WHAT YOU WILL DO:
Restate each line of the listing exactly, without carrying over any pictures.

#### DATA EXTRACTS ####

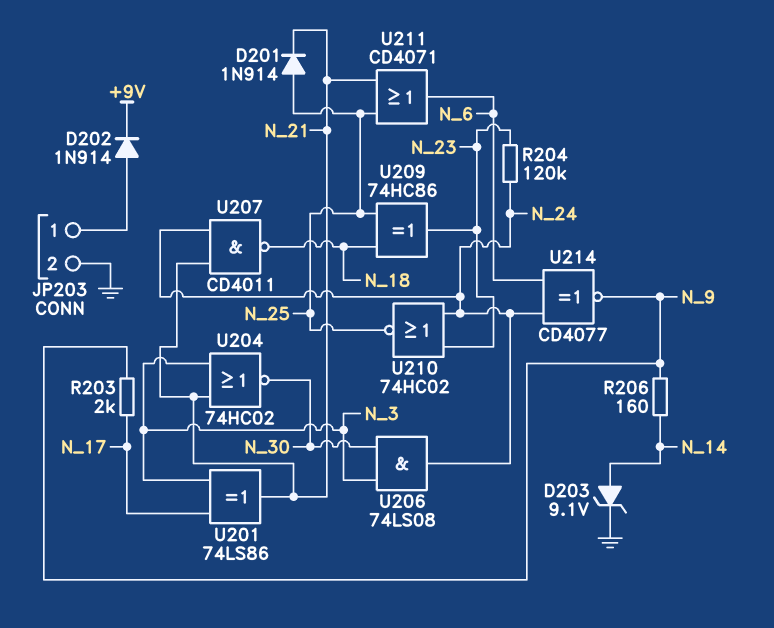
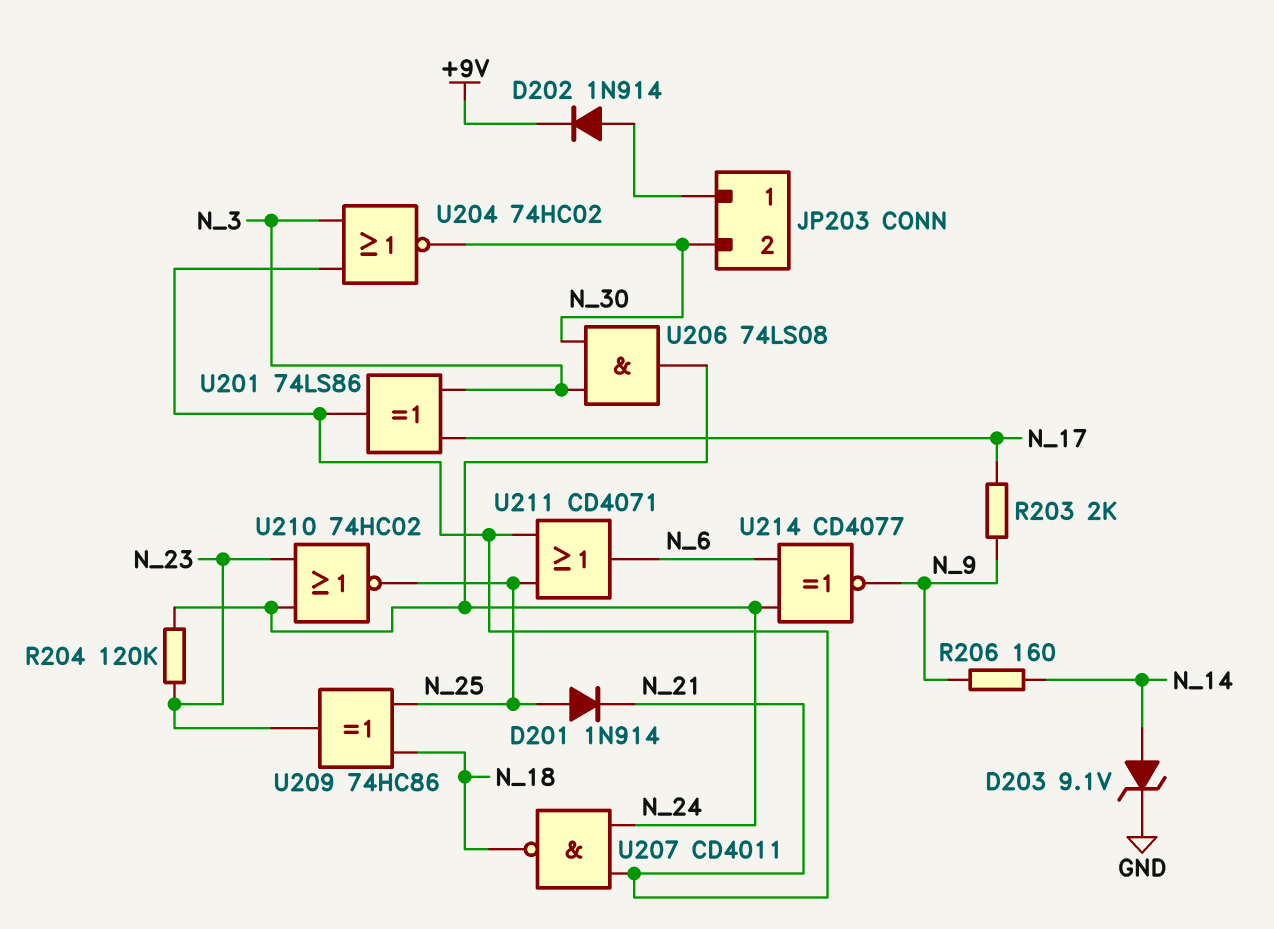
JP203 pin 2: GND -> N_30

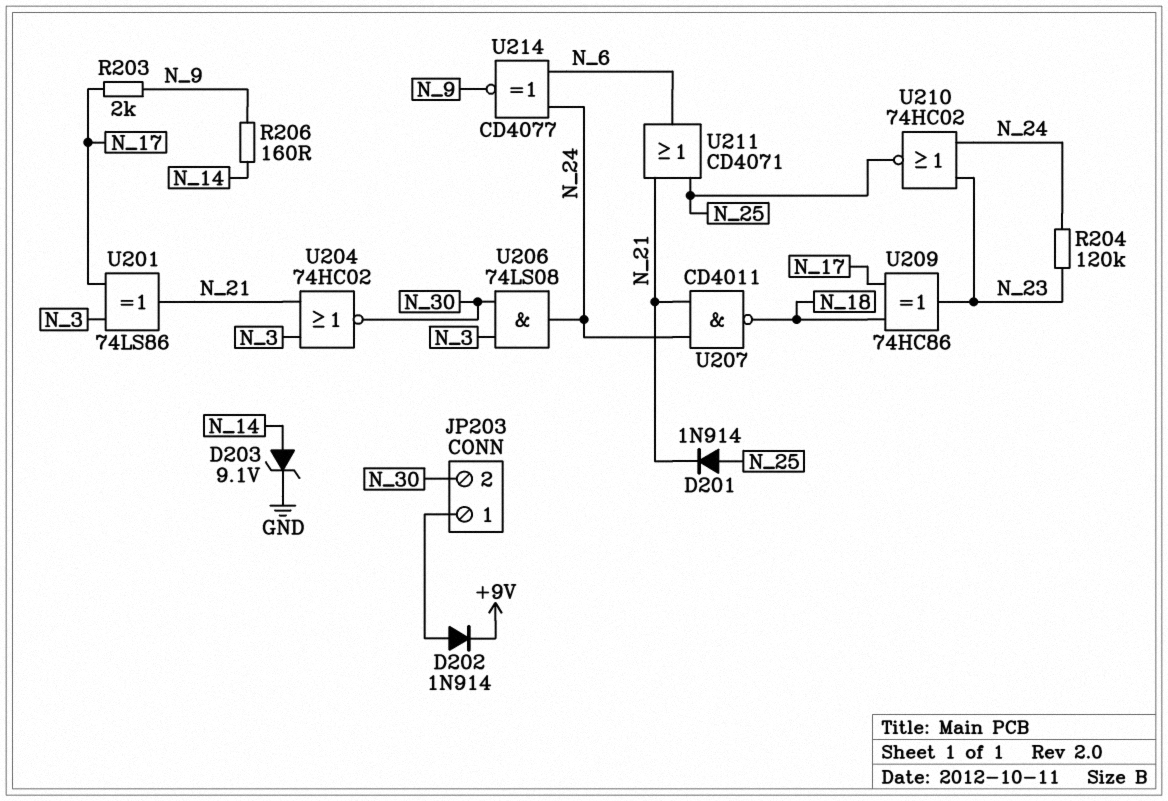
U209: XOR 74HC86 (in N_18, in N_25, out N_23) -> XOR 74HC86 (in N_17, in N_18, out N_23)

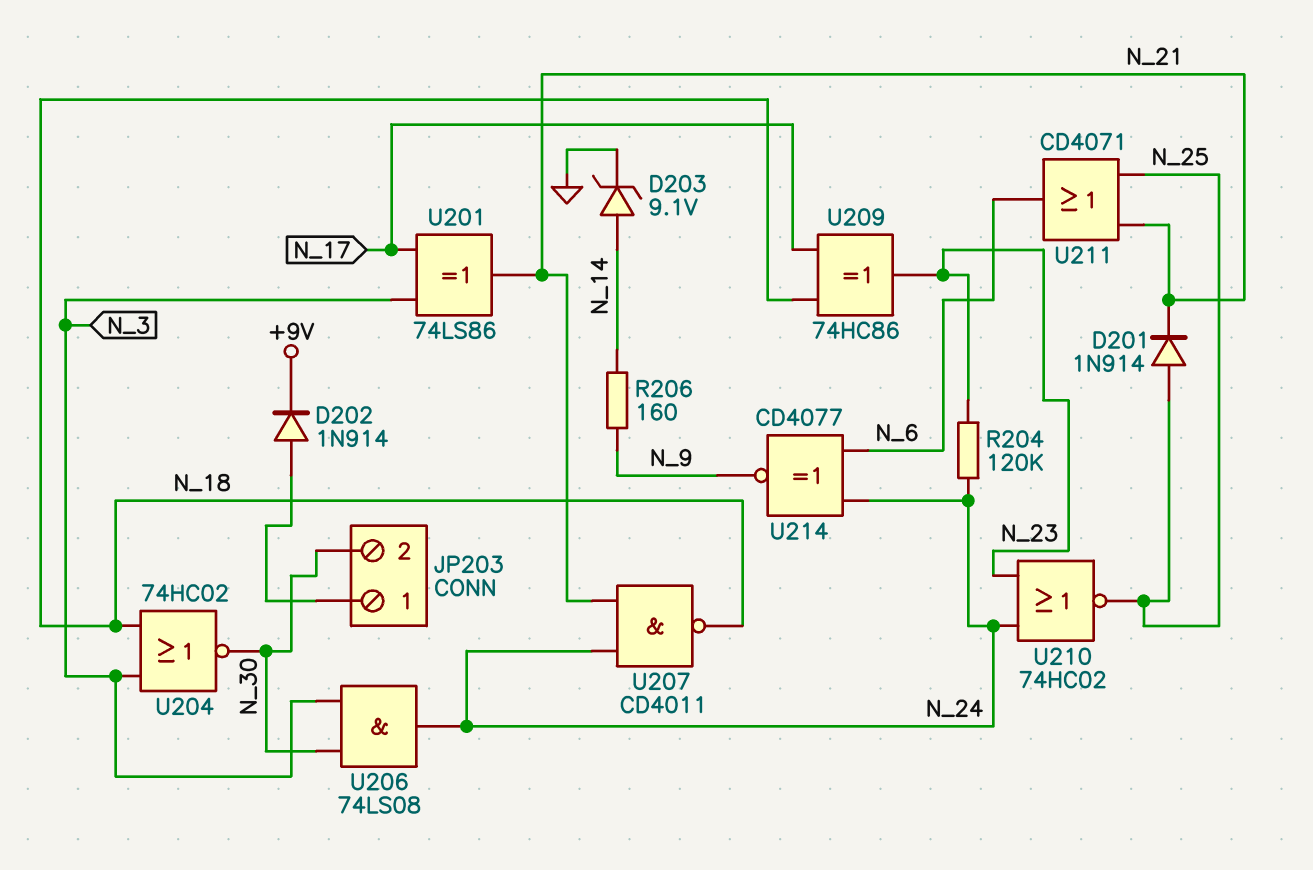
R203: 2k (N_9, N_17) -> none
U204: NOR 74HC02 (in N_3, in N_21, out N_30) -> NOR 74HC02 (in N_3, in N_18, out N_30)

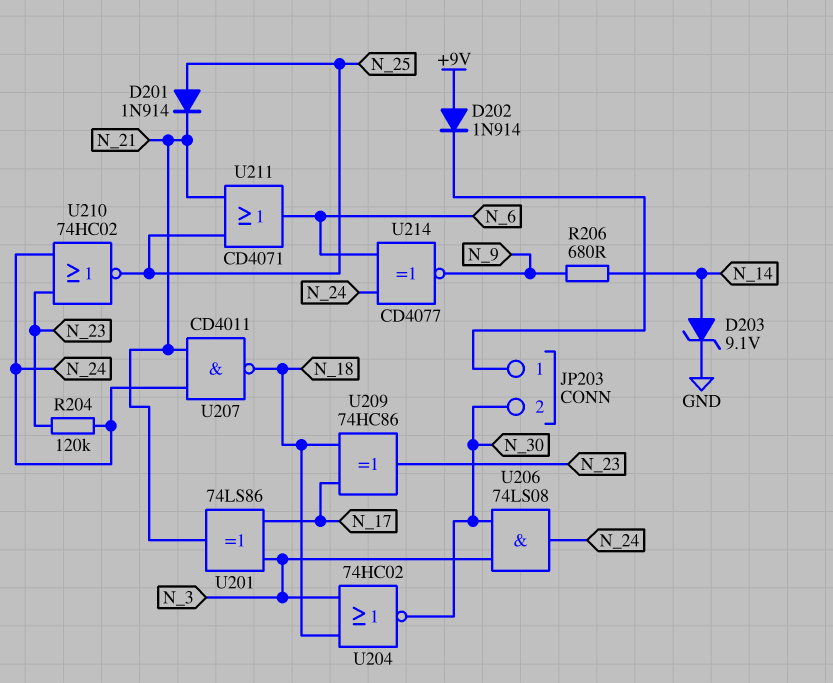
D202: diode 1N914 (A JP203/1, K +9V) -> diode 1N914 (A +9V, K JP203/1)
R206: 160 (N_9, N_14) -> 680 (N_9, N_14)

####

RESULT:
JP203 pin 2: GND -> N_30

U209: XOR 74HC86 (in N_18, in N_25, out N_23) -> XOR 74HC86 (in N_17, in N_18, out N_23)

R203: 2k (N_9, N_17) -> none
U204: NOR 74HC02 (in N_3, in N_21, out N_30) -> NOR 74HC02 (in N_3, in N_18, out N_30)

D202: diode 1N914 (A JP203/1, K +9V) -> diode 1N914 (A +9V, K JP203/1)
R206: 160 (N_9, N_14) -> 680 (N_9, N_14)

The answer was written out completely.